DATA SUPPLIED start

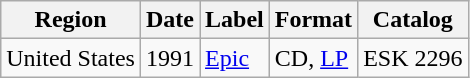
Format (313, 20)
United States (71, 58)
Catalog (413, 20)
Label (235, 20)
Date (170, 20)
CD, LP (313, 58)
1991 (170, 58)
ESK 2296 (413, 58)
Region (71, 20)
Epic (235, 58)
Find where the given text appears and provide that cell's center as [X, Y] coordinate. 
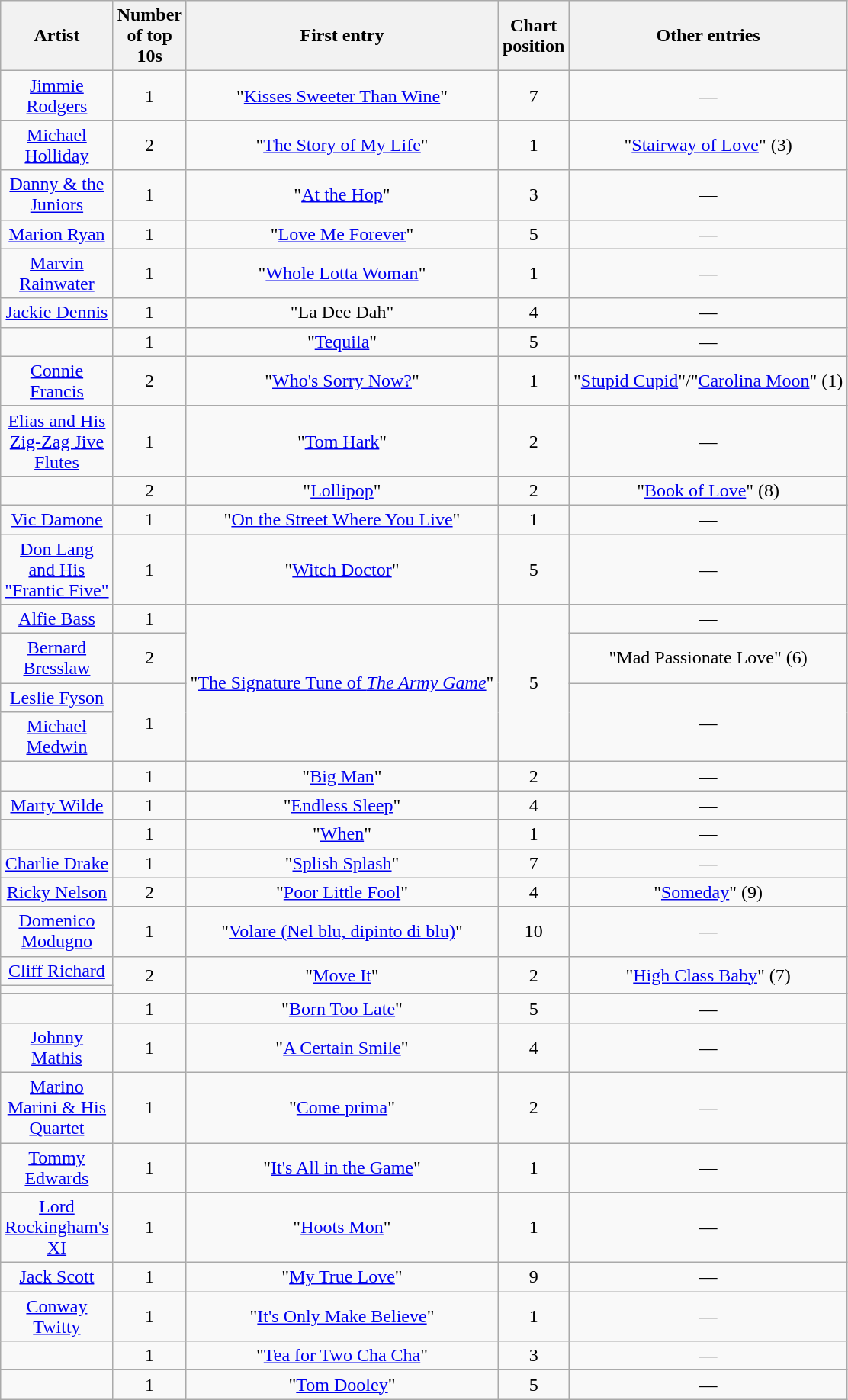
Marvin Rainwater [56, 273]
Tommy Edwards [56, 1167]
Jack Scott [56, 1277]
Michael Medwin [56, 737]
"Tea for Two Cha Cha" [342, 1356]
"At the Hop" [342, 195]
"It's Only Make Believe" [342, 1316]
"It's All in the Game" [342, 1167]
Conway Twitty [56, 1316]
Marion Ryan [56, 234]
"My True Love" [342, 1277]
"Come prima" [342, 1107]
Lord Rockingham's XI [56, 1228]
Number of top 10s [149, 36]
10 [534, 932]
9 [534, 1277]
Alfie Bass [56, 619]
Charlie Drake [56, 863]
"Stairway of Love" (3) [708, 145]
Bernard Bresslaw [56, 659]
"Someday" (9) [708, 892]
Marino Marini & His Quartet [56, 1107]
Connie Francis [56, 381]
Chart position [534, 36]
Jimmie Rodgers [56, 96]
"Whole Lotta Woman" [342, 273]
Other entries [708, 36]
First entry [342, 36]
"High Class Baby" (7) [708, 975]
Artist [56, 36]
"Splish Splash" [342, 863]
"Move It" [342, 975]
Don Lang and His "Frantic Five" [56, 569]
"Love Me Forever" [342, 234]
"Tom Hark" [342, 441]
Vic Damone [56, 519]
"Kisses Sweeter Than Wine" [342, 96]
Michael Holliday [56, 145]
"Hoots Mon" [342, 1228]
"Tom Dooley" [342, 1385]
Marty Wilde [56, 805]
"Mad Passionate Love" (6) [708, 659]
Leslie Fyson [56, 698]
"Lollipop" [342, 490]
Johnny Mathis [56, 1048]
"La Dee Dah" [342, 313]
Domenico Modugno [56, 932]
"Born Too Late" [342, 1008]
"Who's Sorry Now?" [342, 381]
Danny & the Juniors [56, 195]
"Tequila" [342, 342]
"When" [342, 834]
"The Signature Tune of The Army Game" [342, 683]
"Stupid Cupid"/"Carolina Moon" (1) [708, 381]
"On the Street Where You Live" [342, 519]
"The Story of My Life" [342, 145]
"Book of Love" (8) [708, 490]
"Endless Sleep" [342, 805]
"Volare (Nel blu, dipinto di blu)" [342, 932]
"A Certain Smile" [342, 1048]
"Big Man" [342, 776]
Ricky Nelson [56, 892]
"Poor Little Fool" [342, 892]
Elias and His Zig-Zag Jive Flutes [56, 441]
Jackie Dennis [56, 313]
Cliff Richard [56, 971]
"Witch Doctor" [342, 569]
Capture the cell that displays the provided text and extract its (X, Y) central coordinate. 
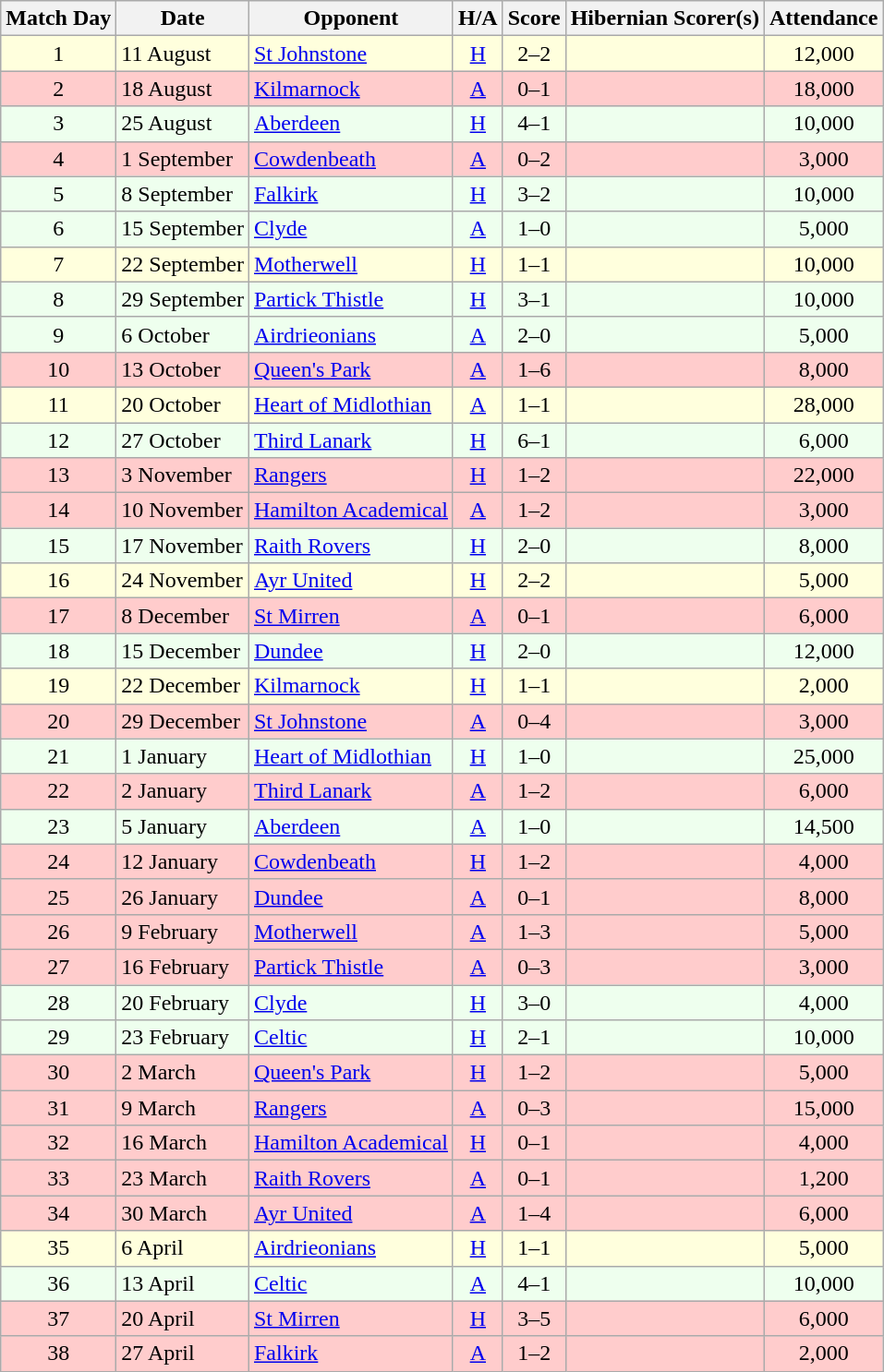
16 (59, 581)
6–1 (534, 441)
30 March (183, 1214)
3–2 (534, 194)
1 January (183, 757)
11 August (183, 54)
3 (59, 124)
36 (59, 1284)
23 February (183, 1038)
1,200 (823, 1179)
1–4 (534, 1214)
Attendance (823, 18)
2 (59, 89)
Opponent (351, 18)
32 (59, 1144)
1–3 (534, 932)
22 (59, 792)
17 (59, 616)
0–4 (534, 721)
8 September (183, 194)
25 August (183, 124)
23 (59, 827)
4 (59, 159)
6 (59, 229)
29 September (183, 299)
15 (59, 546)
2 March (183, 1073)
35 (59, 1249)
23 March (183, 1179)
37 (59, 1319)
26 (59, 932)
18,000 (823, 89)
15,000 (823, 1108)
25,000 (823, 757)
20 (59, 721)
10 (59, 369)
19 (59, 686)
25 (59, 897)
6 April (183, 1249)
1 September (183, 159)
13 April (183, 1284)
26 January (183, 897)
13 (59, 476)
7 (59, 264)
27 (59, 967)
27 October (183, 441)
Date (183, 18)
5 (59, 194)
6 October (183, 334)
8 December (183, 616)
Score (534, 18)
22 December (183, 686)
27 April (183, 1354)
10 November (183, 511)
Hibernian Scorer(s) (665, 18)
9 March (183, 1108)
31 (59, 1108)
28 (59, 1002)
2 January (183, 792)
16 March (183, 1144)
30 (59, 1073)
2–1 (534, 1038)
1–6 (534, 369)
20 February (183, 1002)
H/A (478, 18)
17 November (183, 546)
11 (59, 405)
Match Day (59, 18)
3–0 (534, 1002)
20 October (183, 405)
18 August (183, 89)
14 (59, 511)
9 February (183, 932)
20 April (183, 1319)
24 November (183, 581)
12 (59, 441)
5 January (183, 827)
21 (59, 757)
9 (59, 334)
29 December (183, 721)
29 (59, 1038)
1 (59, 54)
3–5 (534, 1319)
3–1 (534, 299)
34 (59, 1214)
22,000 (823, 476)
28,000 (823, 405)
16 February (183, 967)
15 September (183, 229)
33 (59, 1179)
0–2 (534, 159)
24 (59, 862)
8 (59, 299)
38 (59, 1354)
15 December (183, 651)
18 (59, 651)
12 January (183, 862)
22 September (183, 264)
14,500 (823, 827)
3 November (183, 476)
13 October (183, 369)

DATA SUPPLIED end

Reproduce all of the entries above line for line without any changes, omitting the picture markers.

Format (313, 20)
United States (71, 58)
Catalog (413, 20)
Label (235, 20)
Date (170, 20)
CD, LP (313, 58)
1991 (170, 58)
ESK 2296 (413, 58)
Region (71, 20)
Epic (235, 58)
Find where the given text appears and provide that cell's center as [X, Y] coordinate. 
Marvin Rainwater [56, 273]
Tommy Edwards [56, 1167]
Jack Scott [56, 1277]
Michael Medwin [56, 737]
"Tea for Two Cha Cha" [342, 1356]
"At the Hop" [342, 195]
"It's Only Make Believe" [342, 1316]
"It's All in the Game" [342, 1167]
Conway Twitty [56, 1316]
Marion Ryan [56, 234]
"My True Love" [342, 1277]
"Come prima" [342, 1107]
Lord Rockingham's XI [56, 1228]
Number of top 10s [149, 36]
10 [534, 932]
9 [534, 1277]
Alfie Bass [56, 619]
Charlie Drake [56, 863]
"Stairway of Love" (3) [708, 145]
Bernard Bresslaw [56, 659]
"Someday" (9) [708, 892]
Marino Marini & His Quartet [56, 1107]
Connie Francis [56, 381]
Chart position [534, 36]
Jimmie Rodgers [56, 96]
"Whole Lotta Woman" [342, 273]
Other entries [708, 36]
First entry [342, 36]
"High Class Baby" (7) [708, 975]
Artist [56, 36]
"Splish Splash" [342, 863]
"Move It" [342, 975]
Don Lang and His "Frantic Five" [56, 569]
"Love Me Forever" [342, 234]
"Tom Hark" [342, 441]
Vic Damone [56, 519]
"Kisses Sweeter Than Wine" [342, 96]
Michael Holliday [56, 145]
"Hoots Mon" [342, 1228]
"Tom Dooley" [342, 1385]
Marty Wilde [56, 805]
"Mad Passionate Love" (6) [708, 659]
Leslie Fyson [56, 698]
"Lollipop" [342, 490]
Johnny Mathis [56, 1048]
"La Dee Dah" [342, 313]
Domenico Modugno [56, 932]
"Born Too Late" [342, 1008]
"Who's Sorry Now?" [342, 381]
Danny & the Juniors [56, 195]
"Tequila" [342, 342]
"When" [342, 834]
"The Signature Tune of The Army Game" [342, 683]
"Stupid Cupid"/"Carolina Moon" (1) [708, 381]
"On the Street Where You Live" [342, 519]
"The Story of My Life" [342, 145]
"Book of Love" (8) [708, 490]
"Endless Sleep" [342, 805]
"Volare (Nel blu, dipinto di blu)" [342, 932]
"A Certain Smile" [342, 1048]
"Big Man" [342, 776]
Ricky Nelson [56, 892]
"Poor Little Fool" [342, 892]
Elias and His Zig-Zag Jive Flutes [56, 441]
Jackie Dennis [56, 313]
Cliff Richard [56, 971]
"Witch Doctor" [342, 569]
Capture the cell that displays the provided text and extract its (X, Y) central coordinate. 
16 (59, 581)
6–1 (534, 441)
30 March (183, 1214)
3–2 (534, 194)
1 January (183, 757)
11 August (183, 54)
3 (59, 124)
36 (59, 1284)
23 February (183, 1038)
1,200 (823, 1179)
1–4 (534, 1214)
Attendance (823, 18)
2 (59, 89)
Opponent (351, 18)
32 (59, 1144)
1–3 (534, 932)
22 (59, 792)
17 (59, 616)
0–4 (534, 721)
8 September (183, 194)
25 August (183, 124)
23 (59, 827)
4 (59, 159)
6 (59, 229)
29 September (183, 299)
15 (59, 546)
2 March (183, 1073)
35 (59, 1249)
23 March (183, 1179)
37 (59, 1319)
26 (59, 932)
18,000 (823, 89)
15,000 (823, 1108)
25,000 (823, 757)
20 (59, 721)
10 (59, 369)
19 (59, 686)
25 (59, 897)
6 April (183, 1249)
1 September (183, 159)
13 April (183, 1284)
26 January (183, 897)
13 (59, 476)
7 (59, 264)
27 (59, 967)
27 October (183, 441)
Date (183, 18)
5 (59, 194)
6 October (183, 334)
8 December (183, 616)
Score (534, 18)
22 December (183, 686)
27 April (183, 1354)
10 November (183, 511)
Hibernian Scorer(s) (665, 18)
9 March (183, 1108)
31 (59, 1108)
28 (59, 1002)
2 January (183, 792)
16 March (183, 1144)
30 (59, 1073)
2–1 (534, 1038)
1–6 (534, 369)
20 February (183, 1002)
H/A (478, 18)
17 November (183, 546)
11 (59, 405)
Match Day (59, 18)
3–0 (534, 1002)
20 October (183, 405)
18 August (183, 89)
14 (59, 511)
9 February (183, 932)
20 April (183, 1319)
24 November (183, 581)
12 (59, 441)
5 January (183, 827)
21 (59, 757)
9 (59, 334)
29 December (183, 721)
29 (59, 1038)
1 (59, 54)
3–5 (534, 1319)
3–1 (534, 299)
34 (59, 1214)
22,000 (823, 476)
28,000 (823, 405)
16 February (183, 967)
15 September (183, 229)
33 (59, 1179)
0–2 (534, 159)
24 (59, 862)
8 (59, 299)
38 (59, 1354)
15 December (183, 651)
18 (59, 651)
12 January (183, 862)
22 September (183, 264)
14,500 (823, 827)
3 November (183, 476)
13 October (183, 369)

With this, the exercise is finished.